- [PROBLEM REQUIREMENTS]: Give again only the lines from the line that holds "orange heart: 2 -> 4" to the end of the data, inclusive, omitting all pictures.

=== Section Start ===

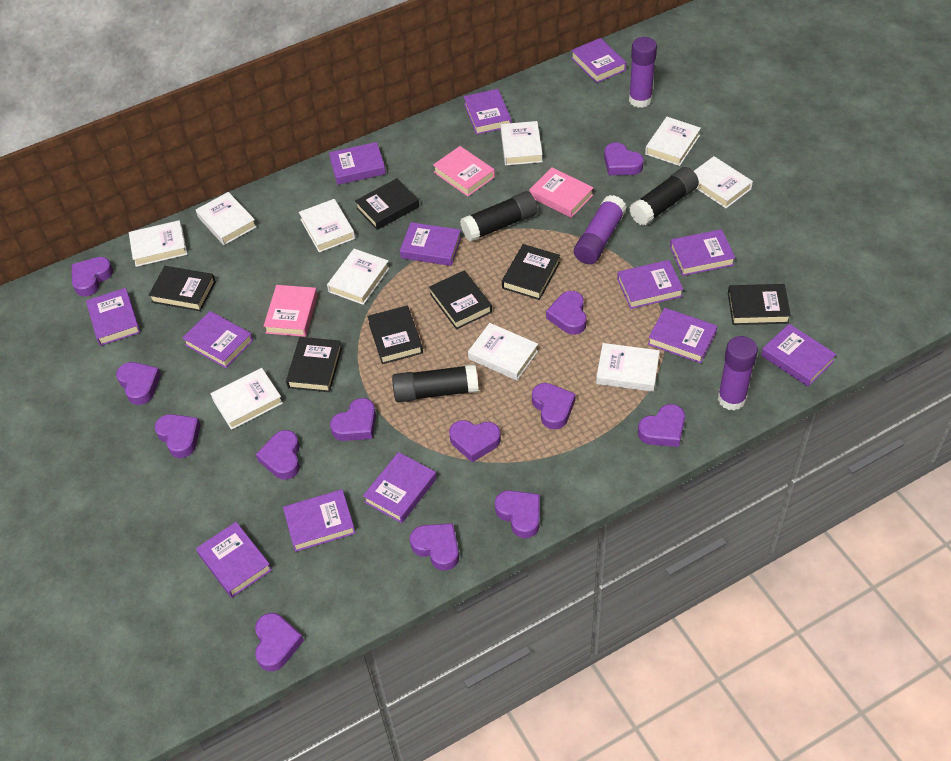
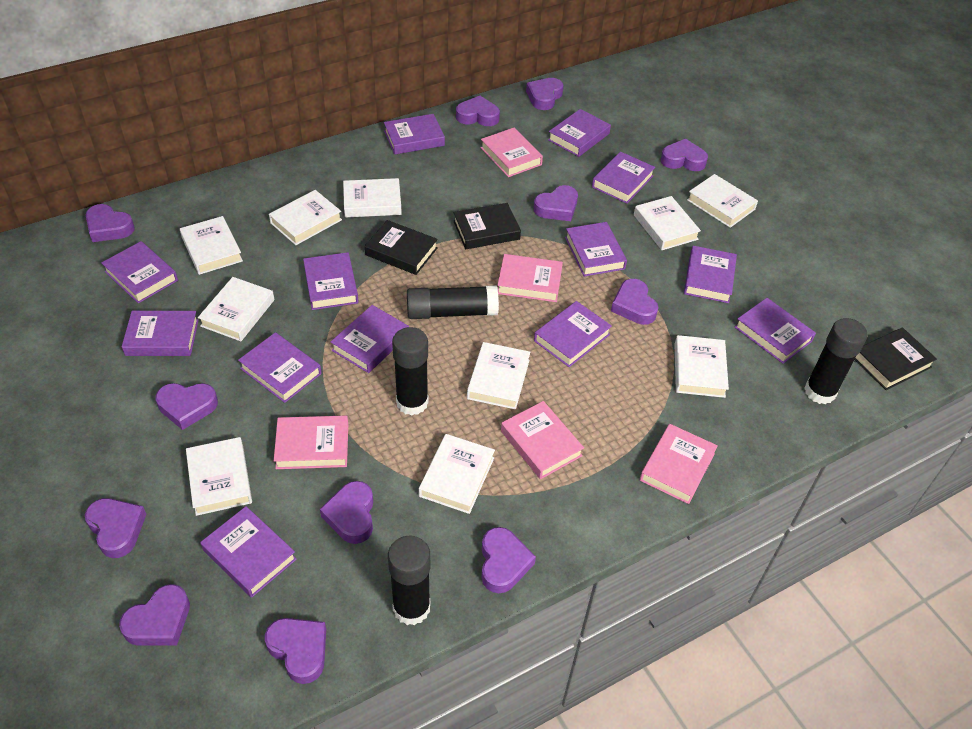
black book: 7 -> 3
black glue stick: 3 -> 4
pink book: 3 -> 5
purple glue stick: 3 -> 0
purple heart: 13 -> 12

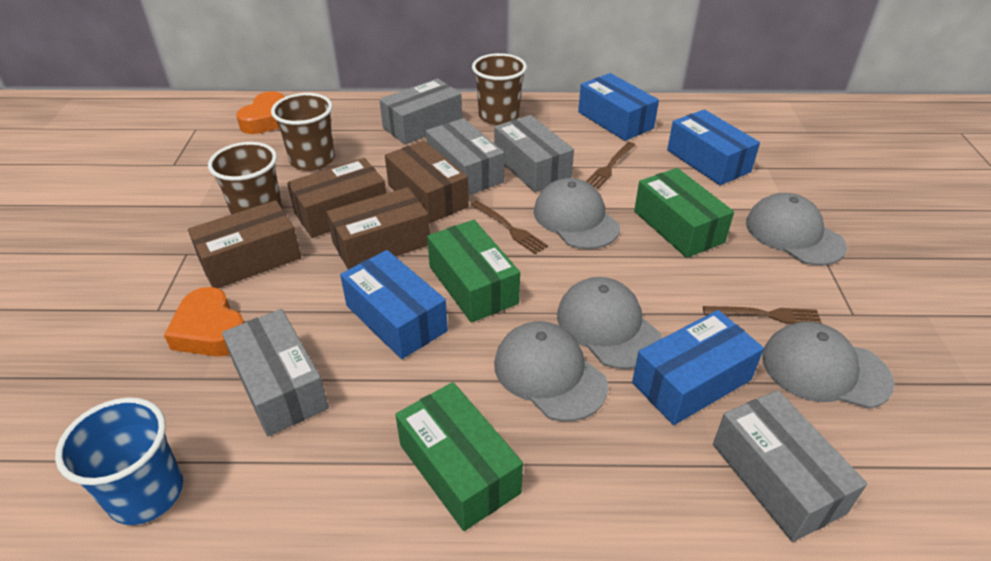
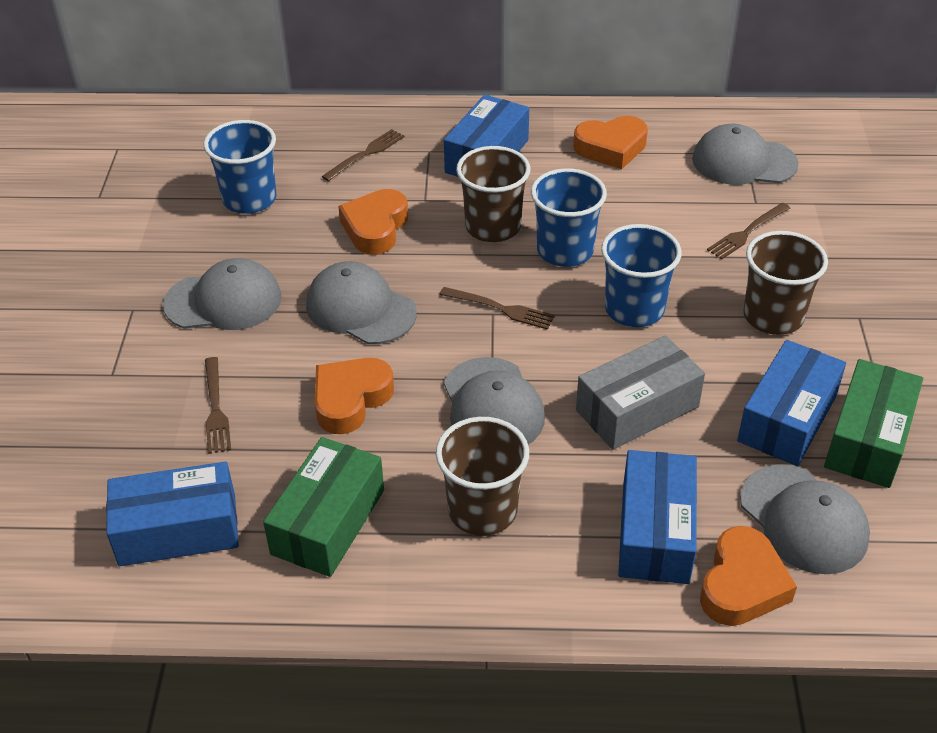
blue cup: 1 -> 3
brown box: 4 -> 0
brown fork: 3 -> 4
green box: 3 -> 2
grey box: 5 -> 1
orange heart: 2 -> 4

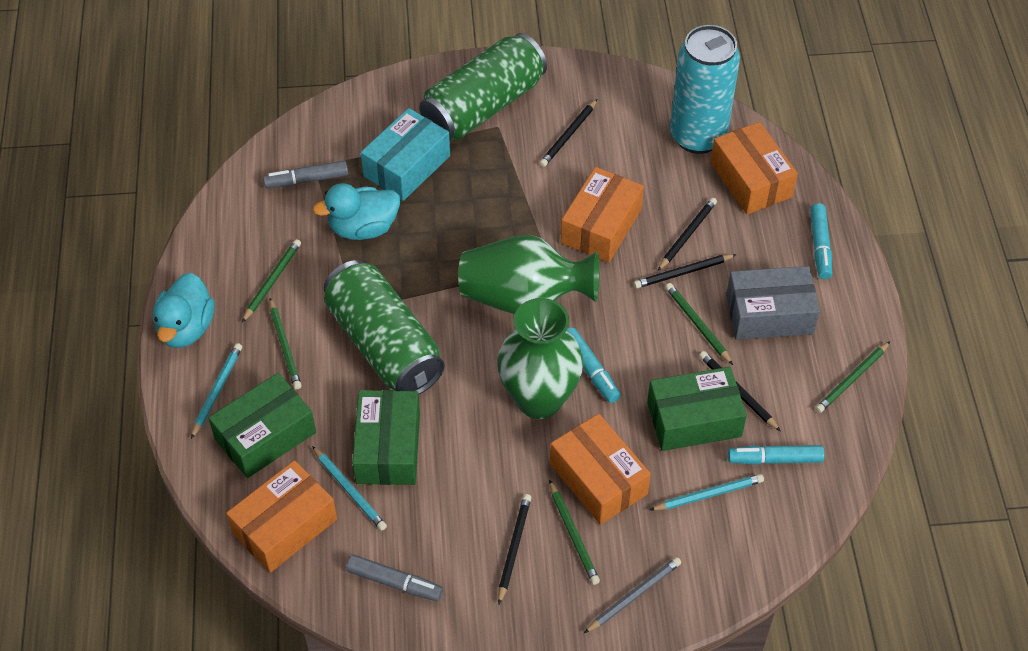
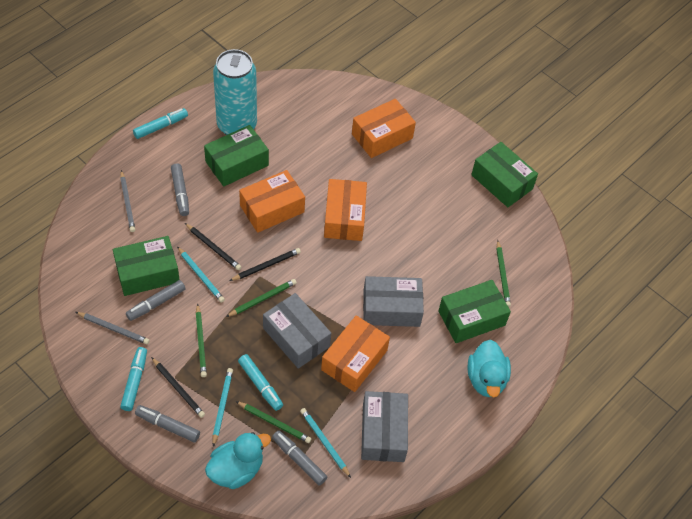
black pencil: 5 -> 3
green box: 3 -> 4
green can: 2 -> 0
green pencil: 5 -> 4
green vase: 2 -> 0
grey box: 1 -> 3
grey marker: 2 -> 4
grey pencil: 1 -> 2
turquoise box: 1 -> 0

=== Section End ===

- [ANSWER TO THE EXERCISE]:
orange heart: 2 -> 4

black pencil: 5 -> 3
green box: 3 -> 4
green can: 2 -> 0
green pencil: 5 -> 4
green vase: 2 -> 0
grey box: 1 -> 3
grey marker: 2 -> 4
grey pencil: 1 -> 2
turquoise box: 1 -> 0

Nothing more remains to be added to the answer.